* _Brief_
After locating the line containing "R203: 16k (W8, W12) -> 16k (+9V, W12)" in the entries below, please write out that line and the rest through the end exactly. Omit pictures.

* _Task input_
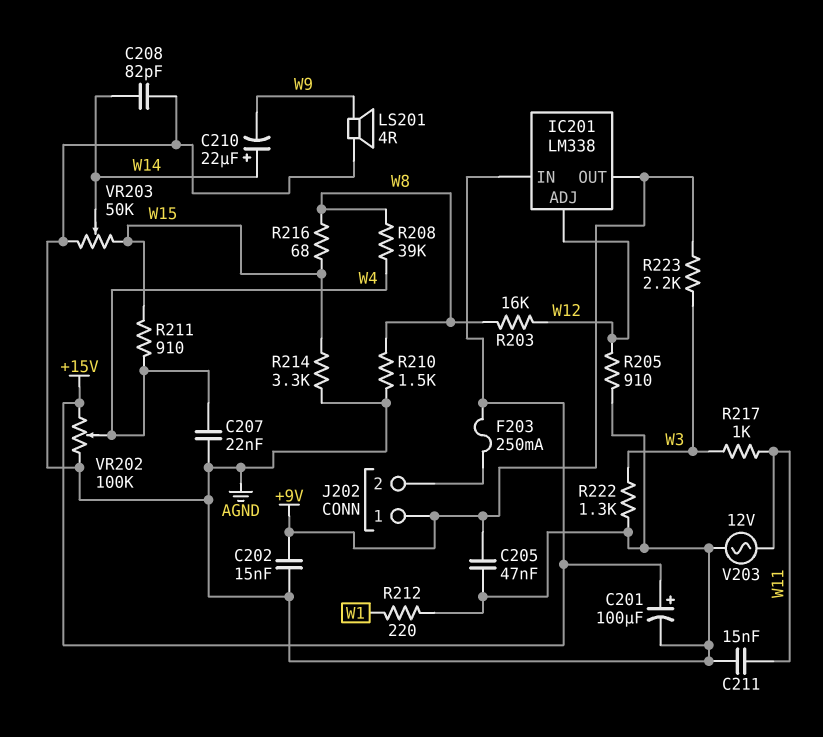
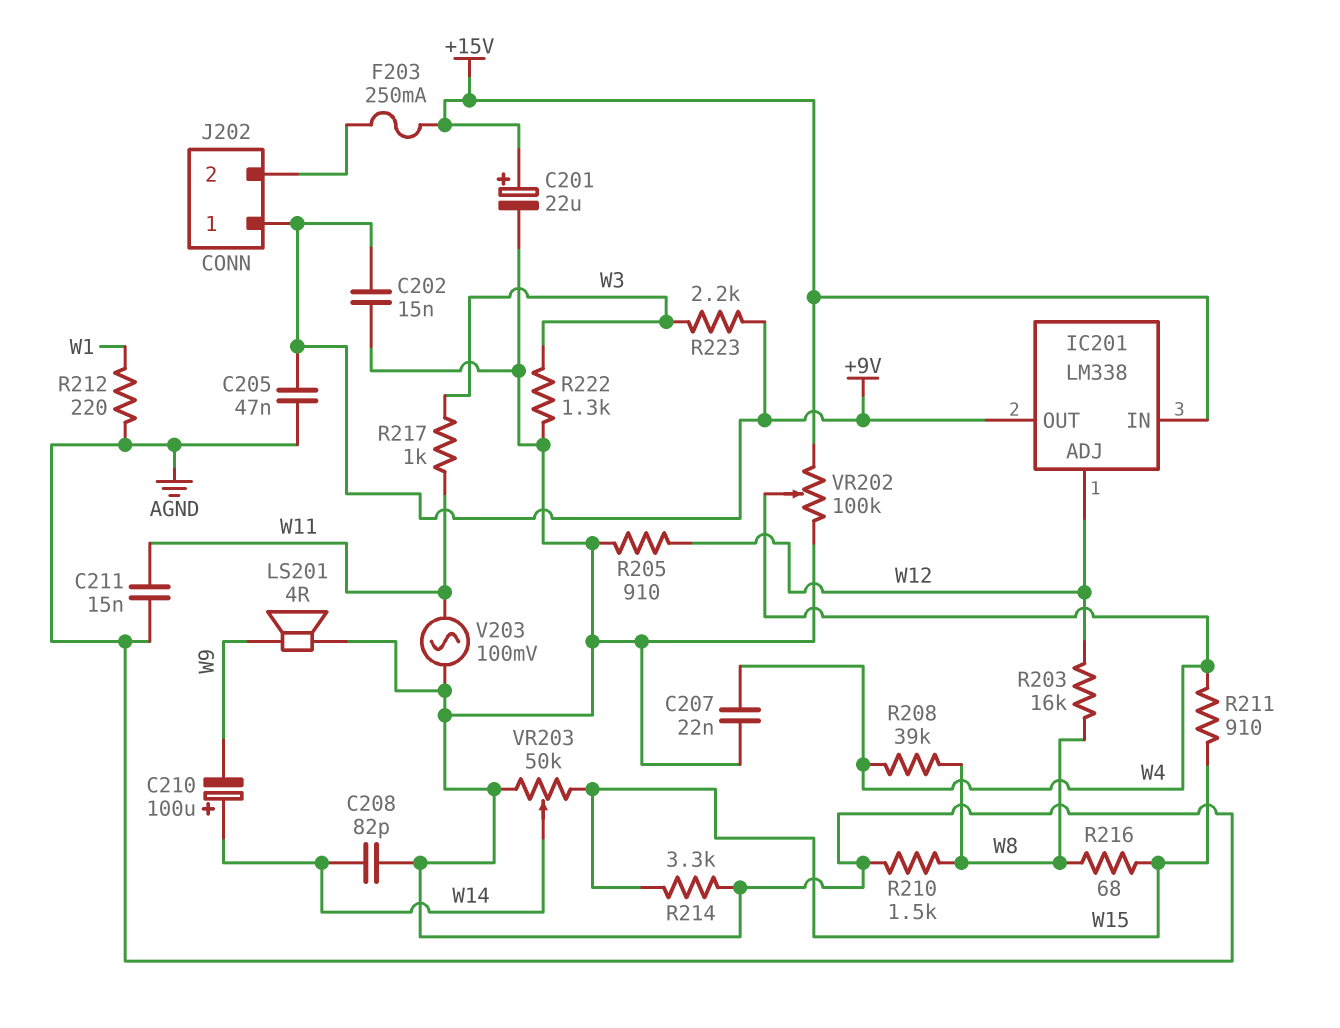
C201: 100uF (plus +15V, minus AGND) -> 22uF (plus +15V, minus AGND)
C210: 22uF (plus W14, minus W9) -> 100uF (plus W14, minus W9)
V203: AC 12V (AGND, W11) -> AC 100mV (AGND, W11)

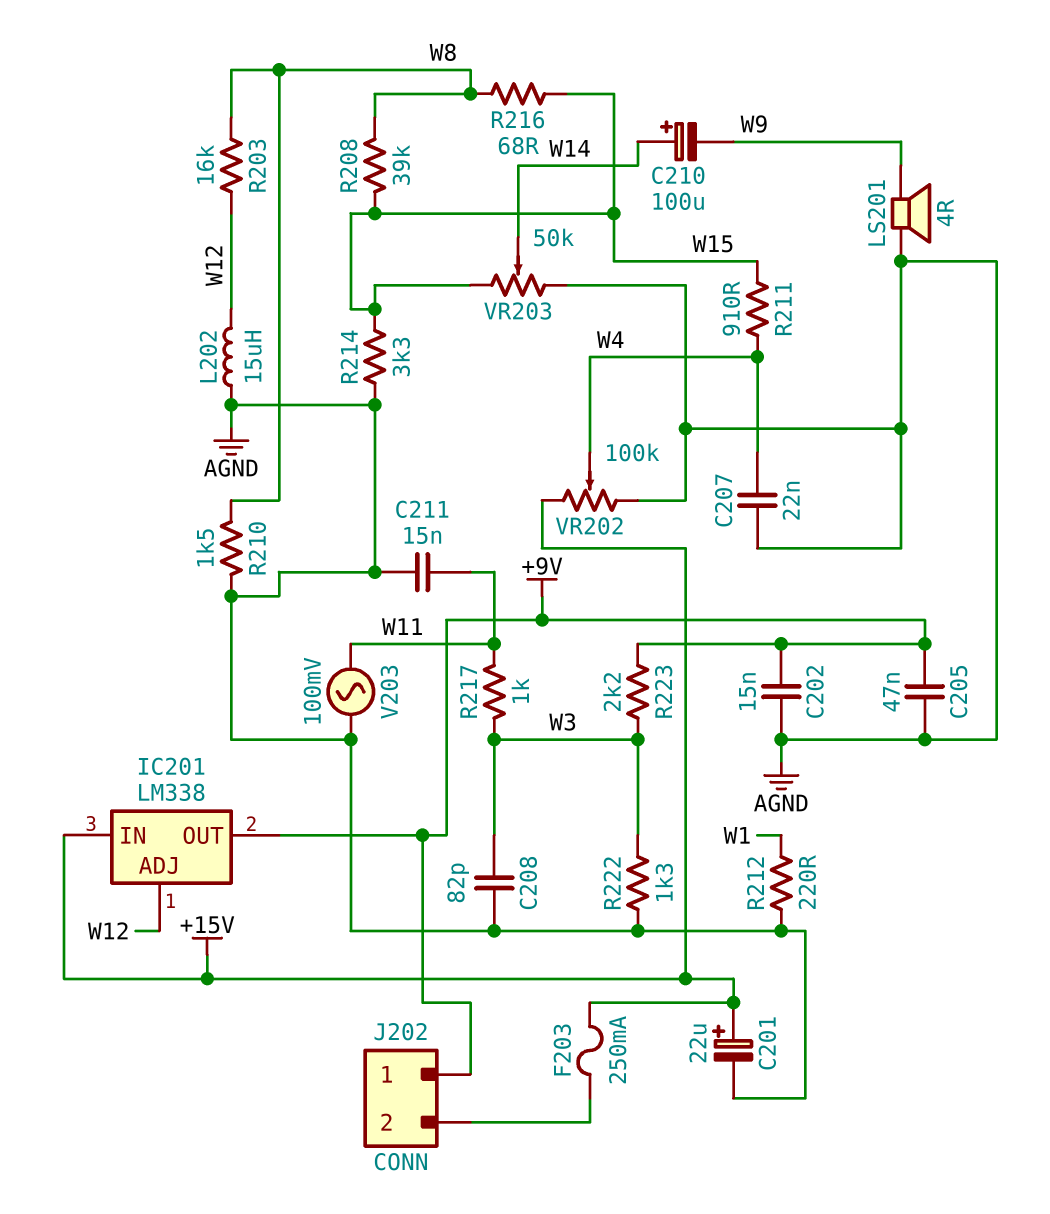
C208: 82pF (AGND, W14) -> 82pF (AGND, W3)
L202: none -> 15uH (AGND, W12)
R205: 910 (AGND, W12) -> none
R208: 39k (W4, W8) -> 39k (W8, W15)

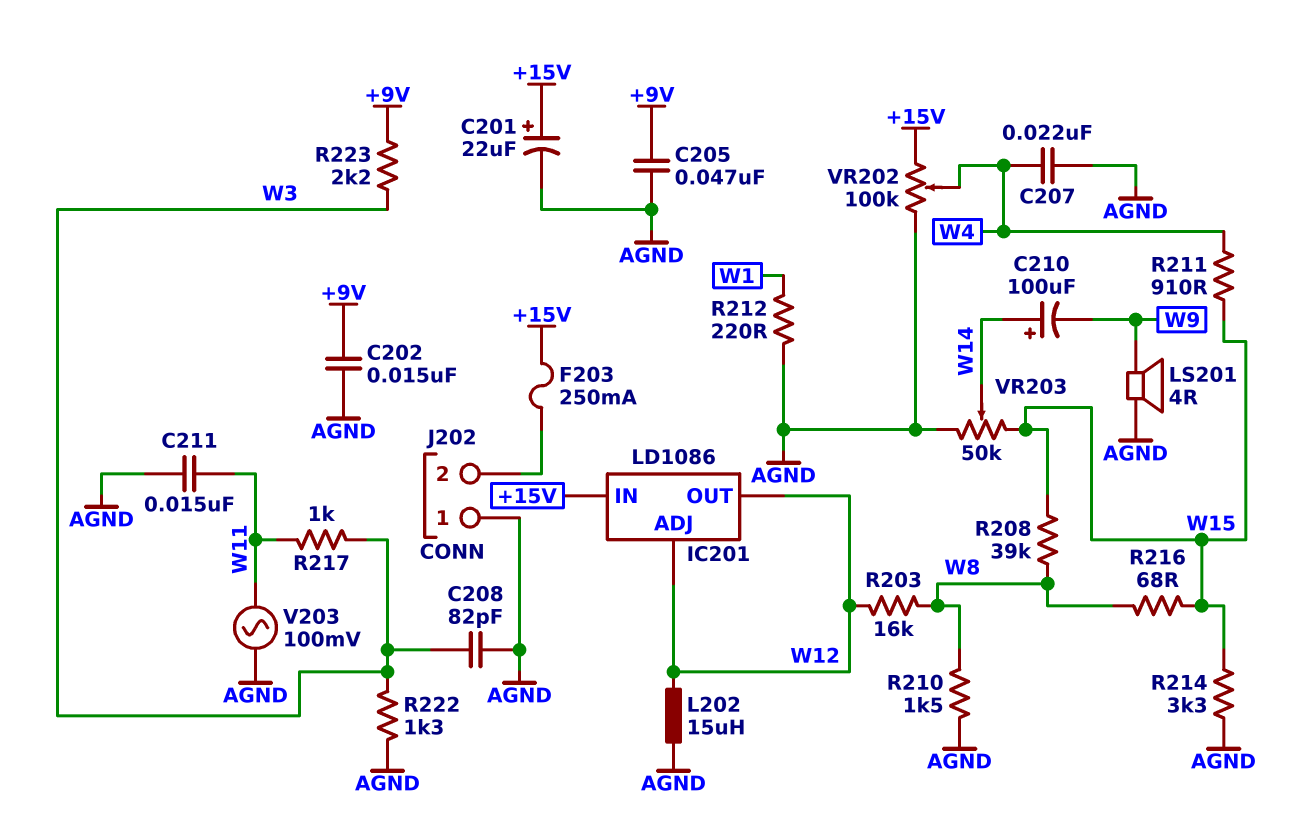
IC201: LM338 -> LD1086
IC201 pin OUT: +9V -> W12
J202 pin 1: +9V -> AGND

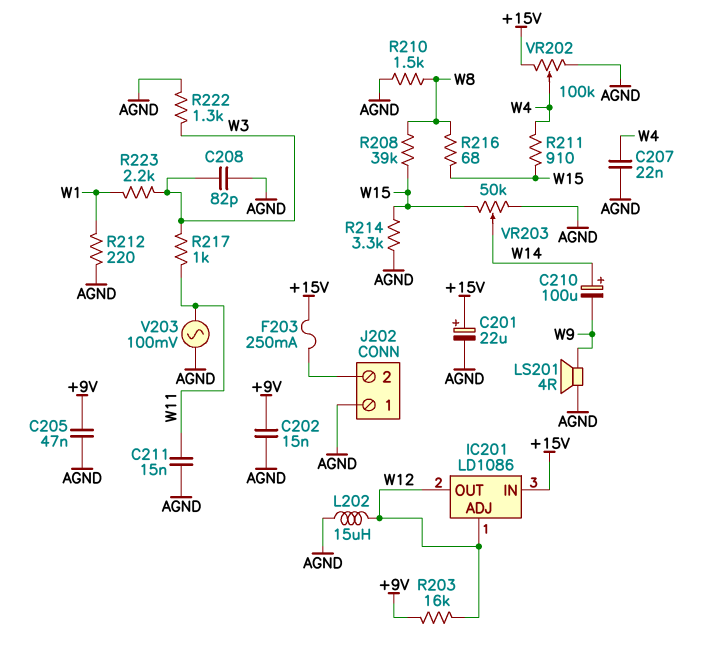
R203: 16k (W8, W12) -> 16k (+9V, W12)
R223: 2.2k (+9V, W3) -> 2.2k (W1, W3)

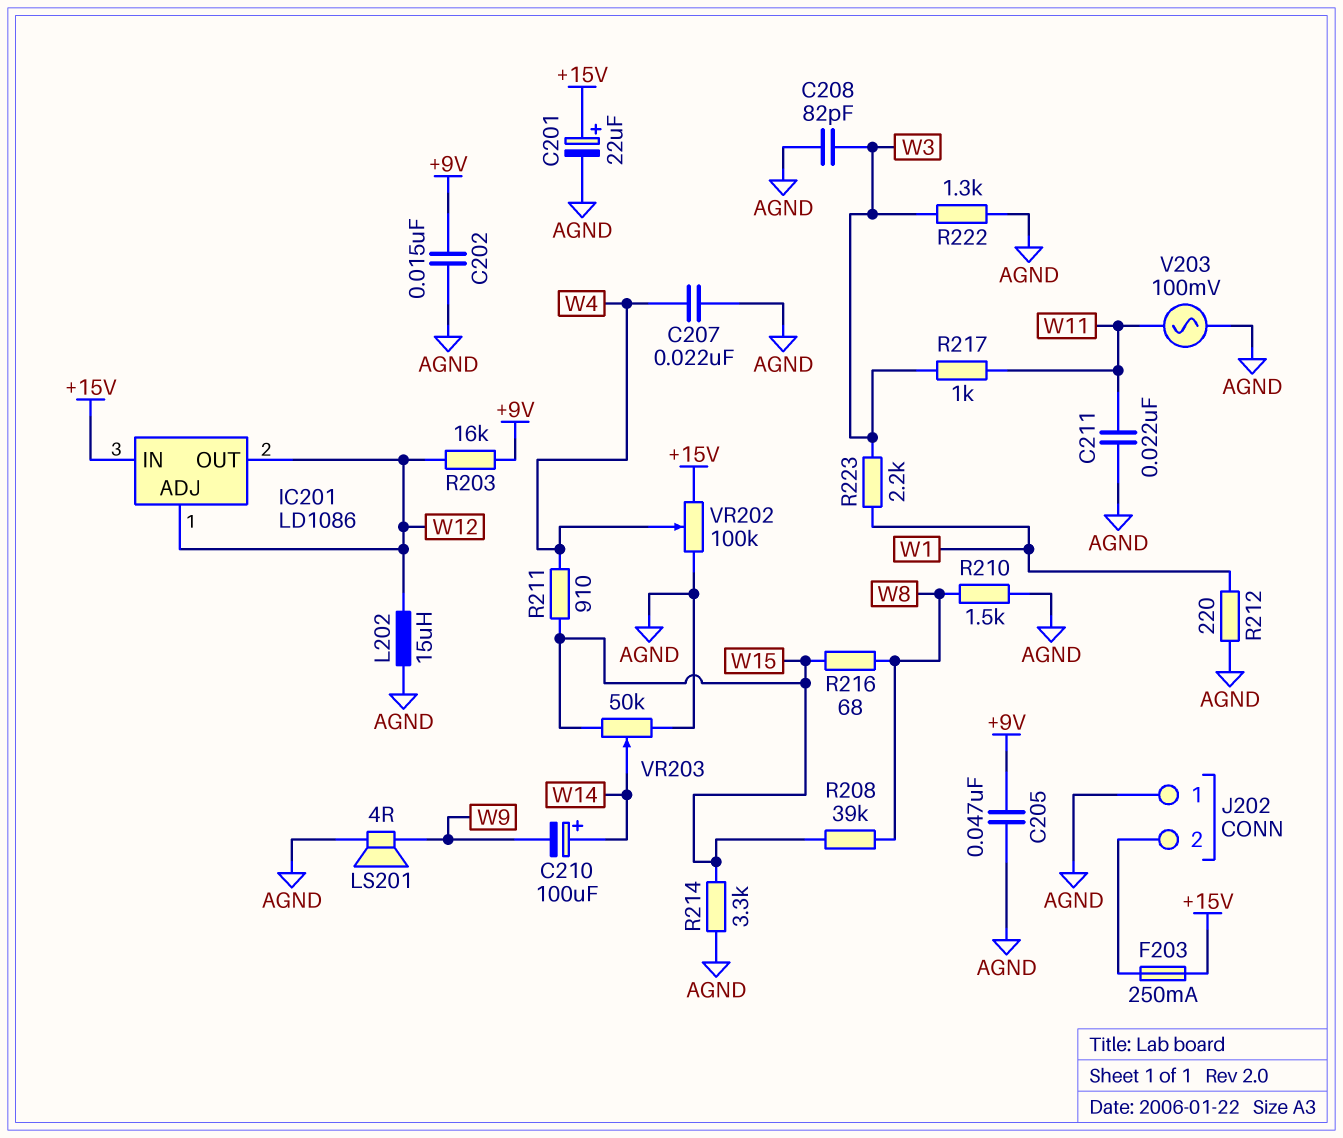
C211: 15nF (AGND, W11) -> 22nF (AGND, W11)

* _Output_
R203: 16k (W8, W12) -> 16k (+9V, W12)
R223: 2.2k (+9V, W3) -> 2.2k (W1, W3)

C211: 15nF (AGND, W11) -> 22nF (AGND, W11)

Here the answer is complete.